### EXERCISE DATA
—————
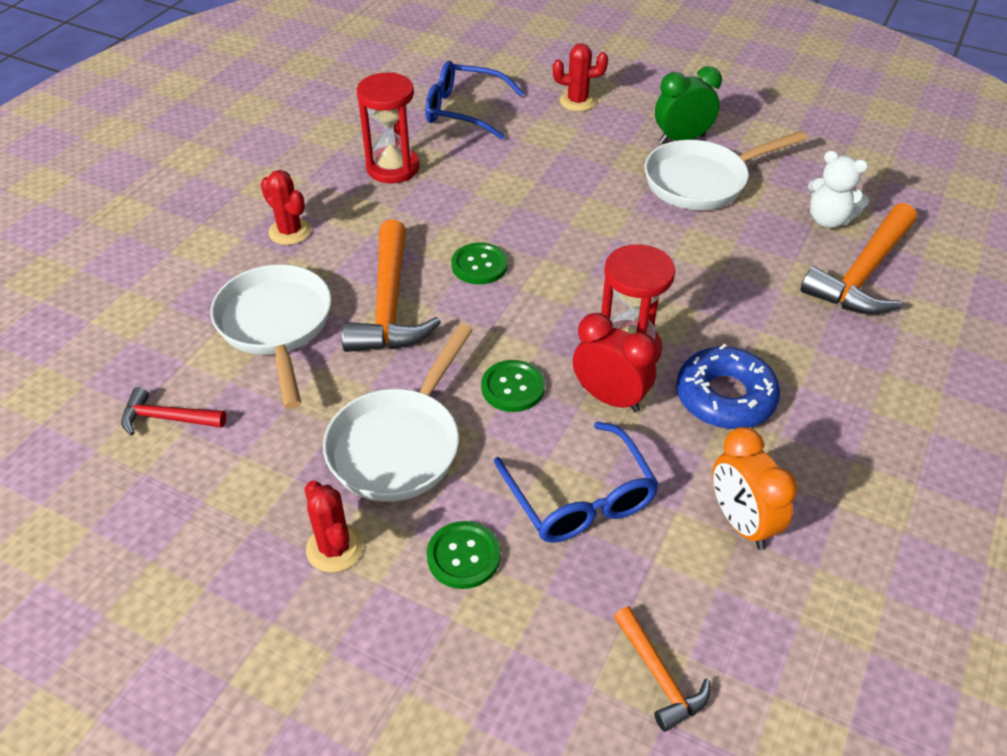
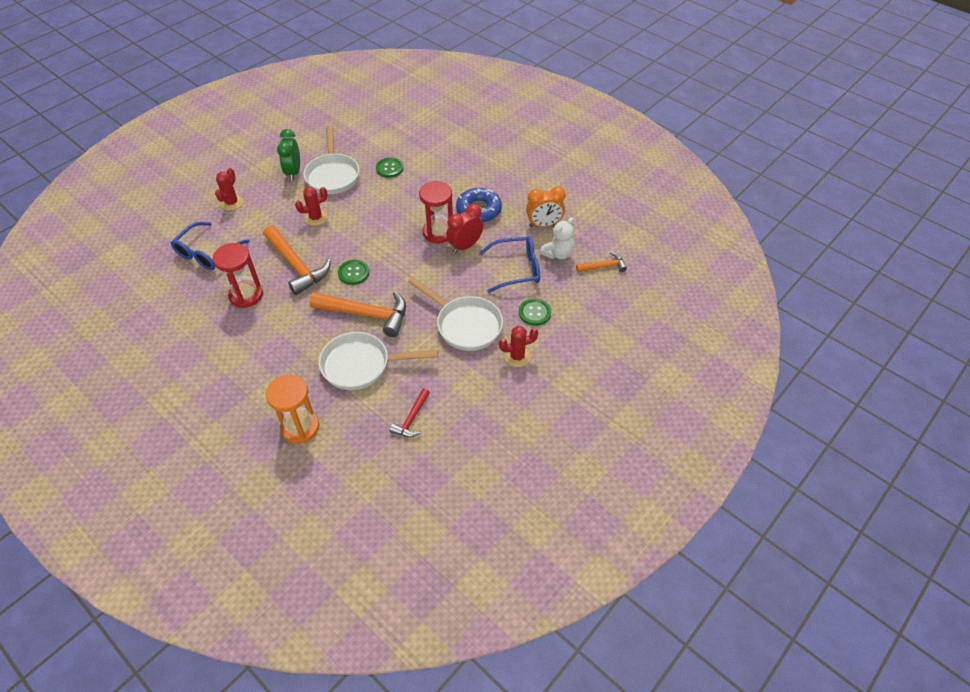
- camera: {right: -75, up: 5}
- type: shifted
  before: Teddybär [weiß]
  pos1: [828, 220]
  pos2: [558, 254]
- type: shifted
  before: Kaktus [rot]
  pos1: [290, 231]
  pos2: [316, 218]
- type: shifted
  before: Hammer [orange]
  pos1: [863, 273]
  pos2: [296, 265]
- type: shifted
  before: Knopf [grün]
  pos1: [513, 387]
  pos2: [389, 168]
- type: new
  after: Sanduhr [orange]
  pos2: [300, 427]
—————
### TASK STATEMENT
In the data above, copy every line where the string "before" appears.

### RESULT OF THIS EXERCISE
  before: Teddybär [weiß]
  before: Kaktus [rot]
  before: Hammer [orange]
  before: Knopf [grün]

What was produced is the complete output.